— Begin —
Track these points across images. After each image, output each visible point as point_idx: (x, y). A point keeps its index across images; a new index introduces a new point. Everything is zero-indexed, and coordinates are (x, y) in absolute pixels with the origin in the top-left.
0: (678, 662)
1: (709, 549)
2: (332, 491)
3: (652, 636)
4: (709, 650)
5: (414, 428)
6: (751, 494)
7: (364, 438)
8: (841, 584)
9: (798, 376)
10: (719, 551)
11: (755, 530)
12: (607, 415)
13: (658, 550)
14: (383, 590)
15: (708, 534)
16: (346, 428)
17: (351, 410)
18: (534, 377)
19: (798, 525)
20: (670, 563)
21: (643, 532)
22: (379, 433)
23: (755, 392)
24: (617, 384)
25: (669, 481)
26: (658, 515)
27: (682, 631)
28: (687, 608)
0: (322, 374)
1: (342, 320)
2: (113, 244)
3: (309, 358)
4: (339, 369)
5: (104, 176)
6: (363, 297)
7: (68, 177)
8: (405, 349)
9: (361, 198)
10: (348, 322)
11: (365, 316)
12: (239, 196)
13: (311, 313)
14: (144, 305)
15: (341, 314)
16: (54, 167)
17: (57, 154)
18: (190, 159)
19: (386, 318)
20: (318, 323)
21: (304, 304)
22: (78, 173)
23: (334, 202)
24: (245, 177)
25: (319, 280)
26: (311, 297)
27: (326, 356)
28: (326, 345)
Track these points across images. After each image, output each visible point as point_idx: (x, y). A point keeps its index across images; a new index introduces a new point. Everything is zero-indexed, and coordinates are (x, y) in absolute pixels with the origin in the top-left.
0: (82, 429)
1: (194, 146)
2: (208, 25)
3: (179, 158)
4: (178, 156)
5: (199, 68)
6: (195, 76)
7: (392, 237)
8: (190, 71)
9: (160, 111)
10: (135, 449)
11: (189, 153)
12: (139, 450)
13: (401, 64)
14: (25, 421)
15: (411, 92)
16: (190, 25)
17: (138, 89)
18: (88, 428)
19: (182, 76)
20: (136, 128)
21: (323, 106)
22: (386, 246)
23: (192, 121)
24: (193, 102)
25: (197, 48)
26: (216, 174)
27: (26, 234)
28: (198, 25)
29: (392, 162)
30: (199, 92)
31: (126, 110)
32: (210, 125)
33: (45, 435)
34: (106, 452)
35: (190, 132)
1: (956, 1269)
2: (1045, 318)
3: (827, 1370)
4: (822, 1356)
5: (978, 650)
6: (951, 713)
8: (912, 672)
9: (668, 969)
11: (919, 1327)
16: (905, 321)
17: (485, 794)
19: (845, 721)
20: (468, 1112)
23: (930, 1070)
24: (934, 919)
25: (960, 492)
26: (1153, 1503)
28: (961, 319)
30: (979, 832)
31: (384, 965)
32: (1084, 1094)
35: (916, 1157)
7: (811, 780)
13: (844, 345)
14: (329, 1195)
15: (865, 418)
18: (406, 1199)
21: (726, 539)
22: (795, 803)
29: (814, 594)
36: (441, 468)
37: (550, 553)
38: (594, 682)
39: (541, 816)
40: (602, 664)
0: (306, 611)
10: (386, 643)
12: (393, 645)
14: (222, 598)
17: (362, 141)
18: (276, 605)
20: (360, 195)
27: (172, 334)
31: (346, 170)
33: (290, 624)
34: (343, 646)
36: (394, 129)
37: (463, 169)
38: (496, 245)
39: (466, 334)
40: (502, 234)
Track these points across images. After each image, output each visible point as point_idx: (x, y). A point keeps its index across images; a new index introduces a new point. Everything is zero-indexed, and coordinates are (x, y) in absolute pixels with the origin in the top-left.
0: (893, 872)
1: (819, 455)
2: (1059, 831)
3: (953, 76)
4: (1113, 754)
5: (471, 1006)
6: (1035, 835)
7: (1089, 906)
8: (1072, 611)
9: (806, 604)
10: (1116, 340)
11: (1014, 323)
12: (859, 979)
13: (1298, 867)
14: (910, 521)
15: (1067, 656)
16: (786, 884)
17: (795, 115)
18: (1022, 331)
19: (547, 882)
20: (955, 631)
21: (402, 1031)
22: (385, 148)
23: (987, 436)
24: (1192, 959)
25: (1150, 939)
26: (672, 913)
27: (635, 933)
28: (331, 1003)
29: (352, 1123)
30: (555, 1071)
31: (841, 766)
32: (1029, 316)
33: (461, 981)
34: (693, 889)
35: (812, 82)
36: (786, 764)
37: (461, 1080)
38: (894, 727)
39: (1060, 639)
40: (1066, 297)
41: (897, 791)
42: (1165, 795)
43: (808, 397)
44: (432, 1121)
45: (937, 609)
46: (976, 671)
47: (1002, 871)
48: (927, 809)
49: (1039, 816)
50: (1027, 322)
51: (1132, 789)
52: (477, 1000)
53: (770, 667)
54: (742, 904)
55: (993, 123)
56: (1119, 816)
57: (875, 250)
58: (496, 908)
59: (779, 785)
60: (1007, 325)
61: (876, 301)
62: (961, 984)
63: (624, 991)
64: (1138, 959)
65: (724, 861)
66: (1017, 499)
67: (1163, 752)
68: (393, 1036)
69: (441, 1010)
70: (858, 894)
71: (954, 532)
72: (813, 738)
— End —
● TO BE DONE
Please copy out all of the data above again, line for line, with no changes.

● RESULT
Track these points across images. After each image, output each visible point as point_idx: (x, y). A point keeps its index across images; a new index introduces a new point. Everything is zero-indexed, and coordinates are (x, y) in absolute pixels with the origin in the top-left.
0: (678, 662)
1: (709, 549)
2: (332, 491)
3: (652, 636)
4: (709, 650)
5: (414, 428)
6: (751, 494)
7: (364, 438)
8: (841, 584)
9: (798, 376)
10: (719, 551)
11: (755, 530)
12: (607, 415)
13: (658, 550)
14: (383, 590)
15: (708, 534)
16: (346, 428)
17: (351, 410)
18: (534, 377)
19: (798, 525)
20: (670, 563)
21: (643, 532)
22: (379, 433)
23: (755, 392)
24: (617, 384)
25: (669, 481)
26: (658, 515)
27: (682, 631)
28: (687, 608)
0: (322, 374)
1: (342, 320)
2: (113, 244)
3: (309, 358)
4: (339, 369)
5: (104, 176)
6: (363, 297)
7: (68, 177)
8: (405, 349)
9: (361, 198)
10: (348, 322)
11: (365, 316)
12: (239, 196)
13: (311, 313)
14: (144, 305)
15: (341, 314)
16: (54, 167)
17: (57, 154)
18: (190, 159)
19: (386, 318)
20: (318, 323)
21: (304, 304)
22: (78, 173)
23: (334, 202)
24: (245, 177)
25: (319, 280)
26: (311, 297)
27: (326, 356)
28: (326, 345)
Track these points across images. After each image, output each visible point as point_idx: (x, y). A point keeps its index across images; a new index introduces a new point. Everything is zero-indexed, and coordinates are (x, y) in absolute pixels with the origin in the top-left.
0: (82, 429)
1: (194, 146)
2: (208, 25)
3: (179, 158)
4: (178, 156)
5: (199, 68)
6: (195, 76)
7: (392, 237)
8: (190, 71)
9: (160, 111)
10: (135, 449)
11: (189, 153)
12: (139, 450)
13: (401, 64)
14: (25, 421)
15: (411, 92)
16: (190, 25)
17: (138, 89)
18: (88, 428)
19: (182, 76)
20: (136, 128)
21: (323, 106)
22: (386, 246)
23: (192, 121)
24: (193, 102)
25: (197, 48)
26: (216, 174)
27: (26, 234)
28: (198, 25)
29: (392, 162)
30: (199, 92)
31: (126, 110)
32: (210, 125)
33: (45, 435)
34: (106, 452)
35: (190, 132)
1: (956, 1269)
2: (1045, 318)
3: (827, 1370)
4: (822, 1356)
5: (978, 650)
6: (951, 713)
8: (912, 672)
9: (668, 969)
11: (919, 1327)
16: (905, 321)
17: (485, 794)
19: (845, 721)
20: (468, 1112)
23: (930, 1070)
24: (934, 919)
25: (960, 492)
26: (1153, 1503)
28: (961, 319)
30: (979, 832)
31: (384, 965)
32: (1084, 1094)
35: (916, 1157)
7: (811, 780)
13: (844, 345)
14: (329, 1195)
15: (865, 418)
18: (406, 1199)
21: (726, 539)
22: (795, 803)
29: (814, 594)
36: (441, 468)
37: (550, 553)
38: (594, 682)
39: (541, 816)
40: (602, 664)
0: (306, 611)
10: (386, 643)
12: (393, 645)
14: (222, 598)
17: (362, 141)
18: (276, 605)
20: (360, 195)
27: (172, 334)
31: (346, 170)
33: (290, 624)
34: (343, 646)
36: (394, 129)
37: (463, 169)
38: (496, 245)
39: (466, 334)
40: (502, 234)
Track these points across images. After each image, output each visible point as point_idx: (x, y). A point keeps its index across images; a new index introduces a new point. Everything is zero-indexed, and coordinates are (x, y) in absolute pixels with the origin in the top-left.
0: (893, 872)
1: (819, 455)
2: (1059, 831)
3: (953, 76)
4: (1113, 754)
5: (471, 1006)
6: (1035, 835)
7: (1089, 906)
8: (1072, 611)
9: (806, 604)
10: (1116, 340)
11: (1014, 323)
12: (859, 979)
13: (1298, 867)
14: (910, 521)
15: (1067, 656)
16: (786, 884)
17: (795, 115)
18: (1022, 331)
19: (547, 882)
20: (955, 631)
21: (402, 1031)
22: (385, 148)
23: (987, 436)
24: (1192, 959)
25: (1150, 939)
26: (672, 913)
27: (635, 933)
28: (331, 1003)
29: (352, 1123)
30: (555, 1071)
31: (841, 766)
32: (1029, 316)
33: (461, 981)
34: (693, 889)
35: (812, 82)
36: (786, 764)
37: (461, 1080)
38: (894, 727)
39: (1060, 639)
40: (1066, 297)
41: (897, 791)
42: (1165, 795)
43: (808, 397)
44: (432, 1121)
45: (937, 609)
46: (976, 671)
47: (1002, 871)
48: (927, 809)
49: (1039, 816)
50: (1027, 322)
51: (1132, 789)
52: (477, 1000)
53: (770, 667)
54: (742, 904)
55: (993, 123)
56: (1119, 816)
57: (875, 250)
58: (496, 908)
59: (779, 785)
60: (1007, 325)
61: (876, 301)
62: (961, 984)
63: (624, 991)
64: (1138, 959)
65: (724, 861)
66: (1017, 499)
67: (1163, 752)
68: (393, 1036)
69: (441, 1010)
70: (858, 894)
71: (954, 532)
72: (813, 738)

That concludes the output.